◆ **Task to carry out**
List each line in the rows below that contains the string "kern".

◆ **Records provided**
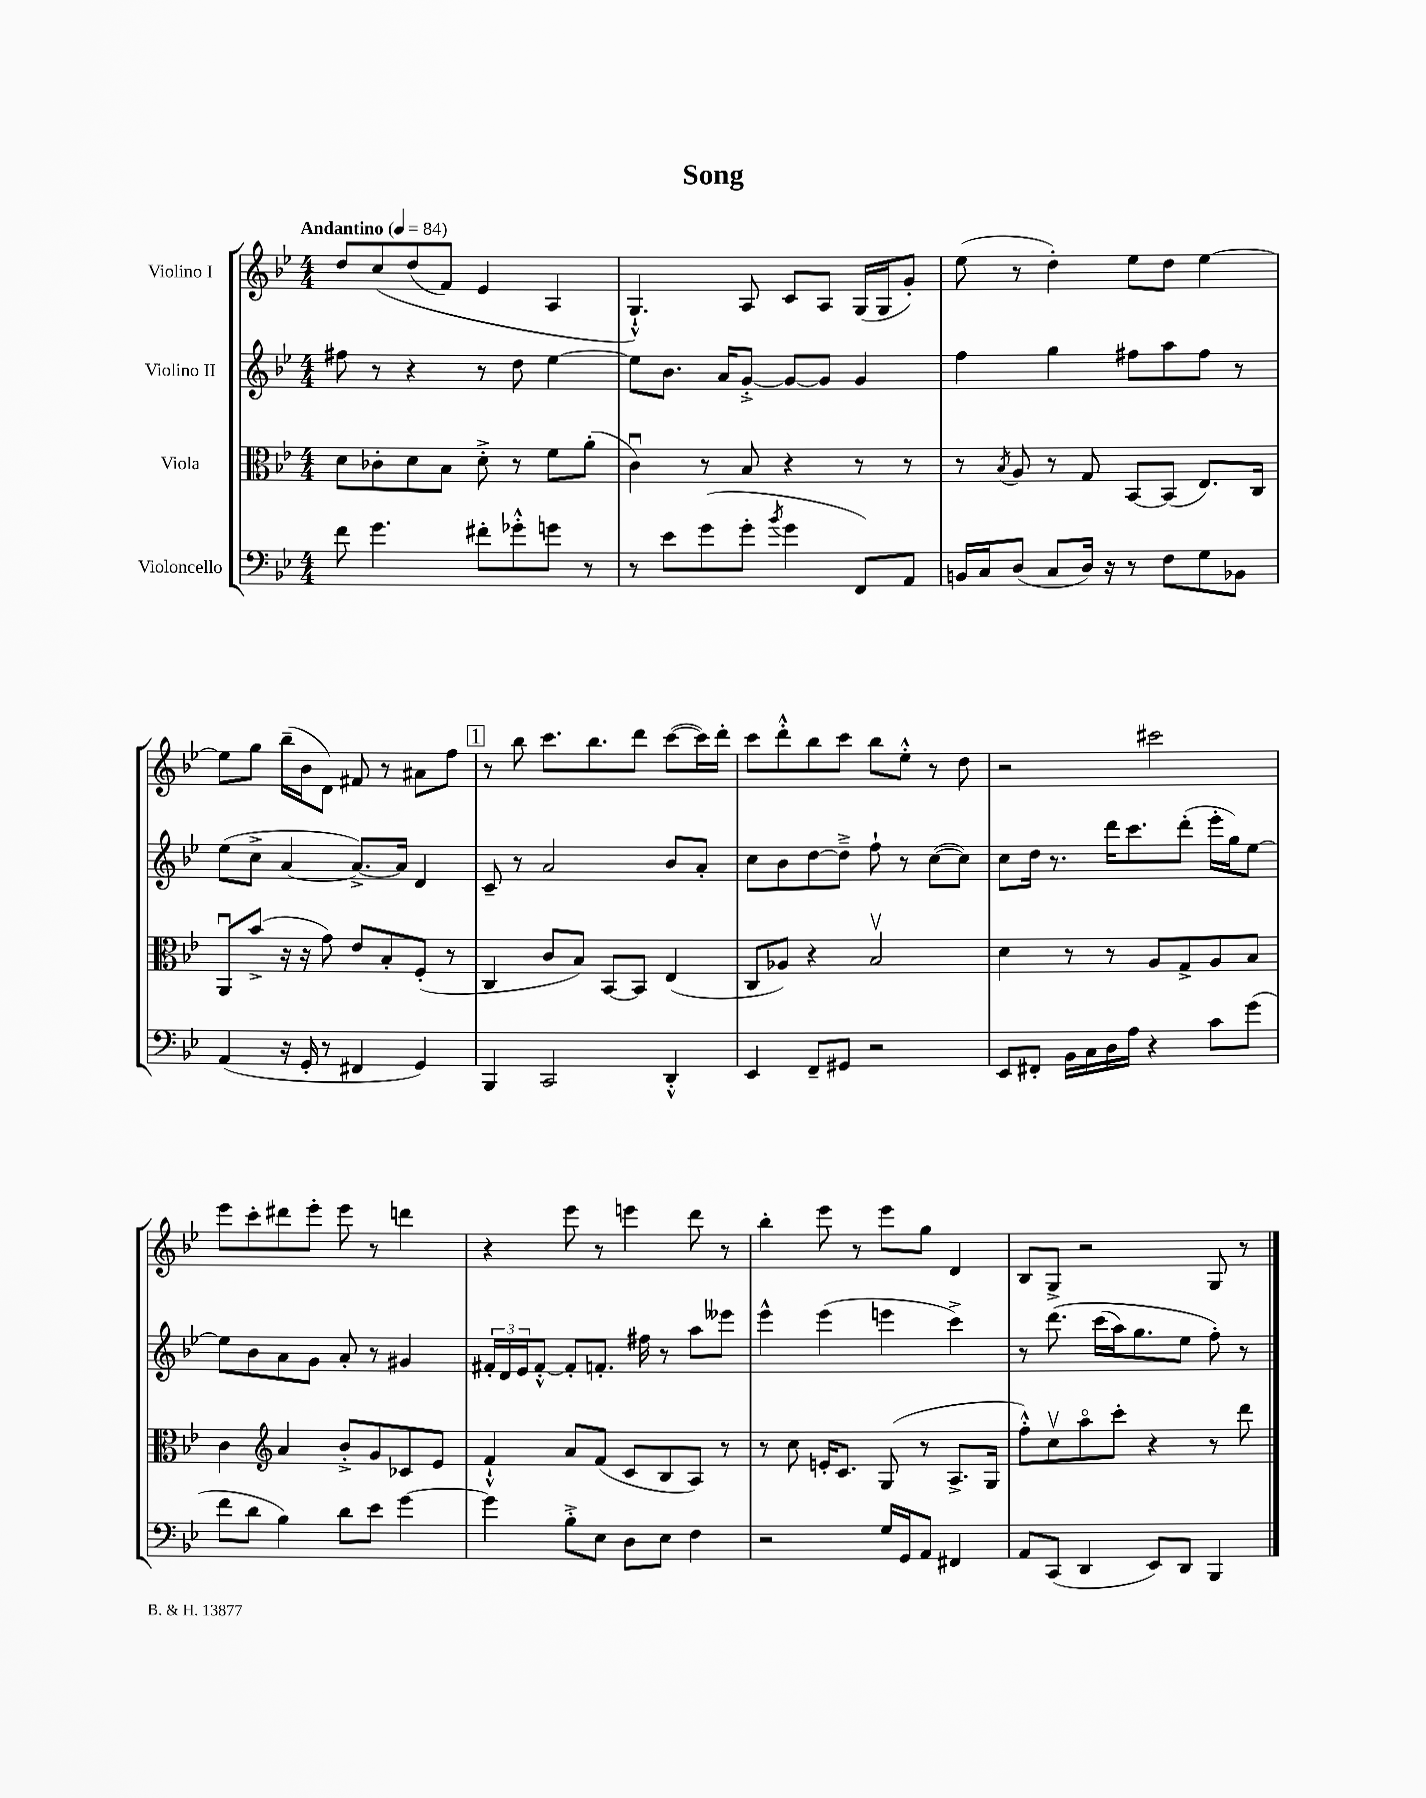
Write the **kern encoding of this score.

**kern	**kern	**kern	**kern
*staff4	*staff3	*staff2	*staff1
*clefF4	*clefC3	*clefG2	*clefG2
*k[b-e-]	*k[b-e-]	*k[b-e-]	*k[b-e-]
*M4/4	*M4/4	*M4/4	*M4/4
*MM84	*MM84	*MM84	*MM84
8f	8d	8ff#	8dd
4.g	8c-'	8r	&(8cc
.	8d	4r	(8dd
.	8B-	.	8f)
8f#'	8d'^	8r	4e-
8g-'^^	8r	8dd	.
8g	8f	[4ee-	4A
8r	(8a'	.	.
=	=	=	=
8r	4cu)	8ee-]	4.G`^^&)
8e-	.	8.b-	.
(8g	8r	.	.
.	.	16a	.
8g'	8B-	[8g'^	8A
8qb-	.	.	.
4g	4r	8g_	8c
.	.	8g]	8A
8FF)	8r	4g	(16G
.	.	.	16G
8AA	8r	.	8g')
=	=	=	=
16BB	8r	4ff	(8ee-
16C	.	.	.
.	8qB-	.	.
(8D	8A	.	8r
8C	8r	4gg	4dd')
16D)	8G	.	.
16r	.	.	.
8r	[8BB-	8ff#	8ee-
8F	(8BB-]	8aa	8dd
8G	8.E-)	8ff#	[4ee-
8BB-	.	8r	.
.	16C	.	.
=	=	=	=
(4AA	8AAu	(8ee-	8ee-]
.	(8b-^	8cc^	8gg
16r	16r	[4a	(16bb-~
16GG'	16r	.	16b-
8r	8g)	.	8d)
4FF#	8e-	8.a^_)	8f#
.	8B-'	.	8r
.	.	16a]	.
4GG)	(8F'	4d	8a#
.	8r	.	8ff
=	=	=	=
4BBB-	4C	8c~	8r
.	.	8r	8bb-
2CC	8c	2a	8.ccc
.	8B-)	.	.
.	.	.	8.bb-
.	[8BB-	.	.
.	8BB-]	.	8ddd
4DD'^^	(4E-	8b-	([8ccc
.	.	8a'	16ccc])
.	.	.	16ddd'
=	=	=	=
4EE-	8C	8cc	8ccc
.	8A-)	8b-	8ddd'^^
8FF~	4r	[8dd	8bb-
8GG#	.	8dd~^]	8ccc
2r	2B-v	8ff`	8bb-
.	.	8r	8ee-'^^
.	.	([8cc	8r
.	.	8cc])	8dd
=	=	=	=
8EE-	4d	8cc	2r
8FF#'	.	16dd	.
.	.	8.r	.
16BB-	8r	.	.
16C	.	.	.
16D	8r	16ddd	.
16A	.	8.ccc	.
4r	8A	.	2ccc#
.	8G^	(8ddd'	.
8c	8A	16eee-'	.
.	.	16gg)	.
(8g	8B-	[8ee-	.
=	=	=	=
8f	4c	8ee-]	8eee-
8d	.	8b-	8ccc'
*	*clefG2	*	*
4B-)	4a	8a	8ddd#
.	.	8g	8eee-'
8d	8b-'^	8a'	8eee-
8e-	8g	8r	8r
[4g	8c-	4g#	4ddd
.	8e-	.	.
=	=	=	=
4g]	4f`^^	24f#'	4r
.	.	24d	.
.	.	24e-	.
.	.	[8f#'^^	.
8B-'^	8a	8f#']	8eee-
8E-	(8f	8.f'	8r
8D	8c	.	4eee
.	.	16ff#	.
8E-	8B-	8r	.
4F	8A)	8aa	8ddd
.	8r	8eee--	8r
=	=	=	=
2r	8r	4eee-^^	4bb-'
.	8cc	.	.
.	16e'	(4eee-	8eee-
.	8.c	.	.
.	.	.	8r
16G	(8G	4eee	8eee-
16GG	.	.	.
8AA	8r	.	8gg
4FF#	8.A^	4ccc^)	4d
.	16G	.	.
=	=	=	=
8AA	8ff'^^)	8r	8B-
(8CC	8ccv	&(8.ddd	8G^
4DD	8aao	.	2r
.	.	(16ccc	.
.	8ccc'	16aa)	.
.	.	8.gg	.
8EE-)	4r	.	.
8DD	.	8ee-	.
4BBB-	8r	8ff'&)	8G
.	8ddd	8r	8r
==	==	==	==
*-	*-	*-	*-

◆ **Output**
Write the **kern encoding of this score.
**kern	**kern	**kern	**kern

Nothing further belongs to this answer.